→ How to complete this task
Reproduce precisely the lines of the listing below, starting with the line that contains "D1: schottky BAT85" and stopping after the line that contains "P9 pin 1: GND -> +24V"; include nothing else.

→ Available data
[Start of section]
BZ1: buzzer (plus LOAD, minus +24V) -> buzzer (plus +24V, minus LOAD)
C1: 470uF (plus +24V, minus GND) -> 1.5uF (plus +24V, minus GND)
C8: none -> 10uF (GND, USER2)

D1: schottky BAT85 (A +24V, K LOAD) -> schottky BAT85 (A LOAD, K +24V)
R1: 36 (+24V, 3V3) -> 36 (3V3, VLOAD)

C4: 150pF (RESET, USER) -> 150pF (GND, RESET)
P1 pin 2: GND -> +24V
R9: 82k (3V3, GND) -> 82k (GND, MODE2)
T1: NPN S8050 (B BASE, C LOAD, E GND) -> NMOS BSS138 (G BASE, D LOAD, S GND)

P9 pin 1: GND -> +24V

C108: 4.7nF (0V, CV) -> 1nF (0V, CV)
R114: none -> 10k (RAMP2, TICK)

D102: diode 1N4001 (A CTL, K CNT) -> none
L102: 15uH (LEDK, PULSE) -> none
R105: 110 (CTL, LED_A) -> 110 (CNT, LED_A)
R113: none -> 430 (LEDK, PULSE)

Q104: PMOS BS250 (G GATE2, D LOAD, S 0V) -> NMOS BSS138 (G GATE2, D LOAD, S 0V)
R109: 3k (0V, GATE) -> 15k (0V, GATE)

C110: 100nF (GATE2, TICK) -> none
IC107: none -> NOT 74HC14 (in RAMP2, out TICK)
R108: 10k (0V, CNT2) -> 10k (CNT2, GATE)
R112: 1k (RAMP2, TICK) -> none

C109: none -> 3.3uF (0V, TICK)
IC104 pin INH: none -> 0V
[End of section]
→ Response to this task
D1: schottky BAT85 (A +24V, K LOAD) -> schottky BAT85 (A LOAD, K +24V)
R1: 36 (+24V, 3V3) -> 36 (3V3, VLOAD)

C4: 150pF (RESET, USER) -> 150pF (GND, RESET)
P1 pin 2: GND -> +24V
R9: 82k (3V3, GND) -> 82k (GND, MODE2)
T1: NPN S8050 (B BASE, C LOAD, E GND) -> NMOS BSS138 (G BASE, D LOAD, S GND)

P9 pin 1: GND -> +24V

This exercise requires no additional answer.